* **INFORMATION SUPPLIED**:
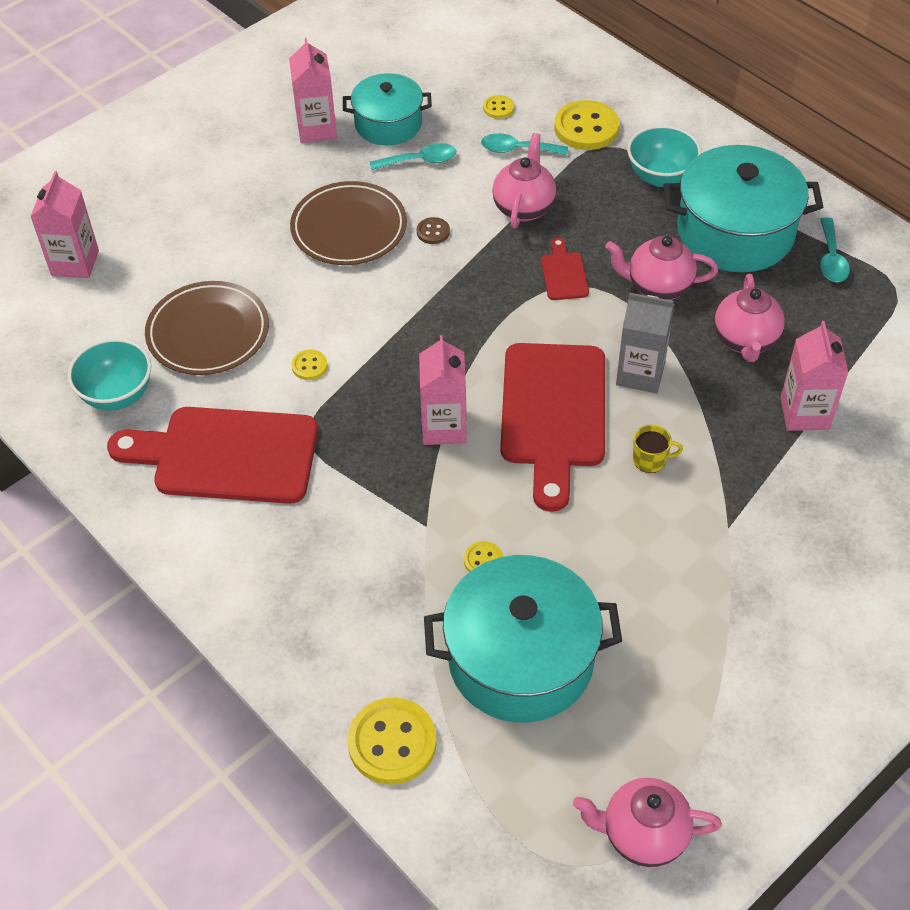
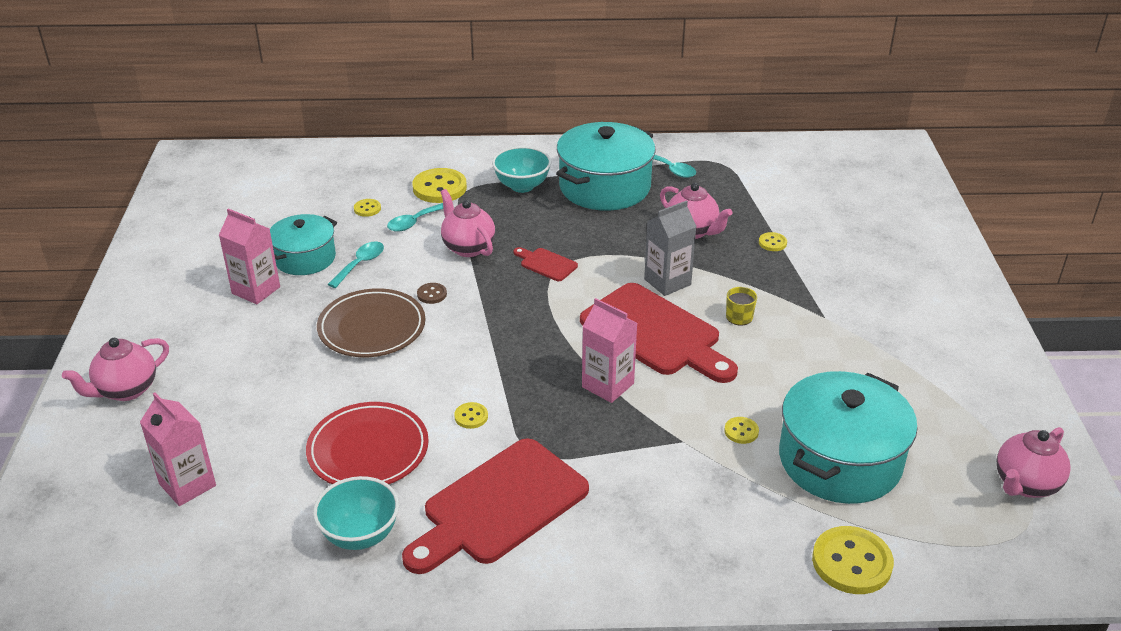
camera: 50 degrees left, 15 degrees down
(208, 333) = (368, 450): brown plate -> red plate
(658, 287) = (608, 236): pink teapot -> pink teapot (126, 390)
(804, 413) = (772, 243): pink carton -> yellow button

* **AIM OF THE EXERCISE**: From the data above, pick out each line containing "pink" and copy it.

* **ANSWER SPACE**:
(658, 287) = (608, 236): pink teapot -> pink teapot (126, 390)
(804, 413) = (772, 243): pink carton -> yellow button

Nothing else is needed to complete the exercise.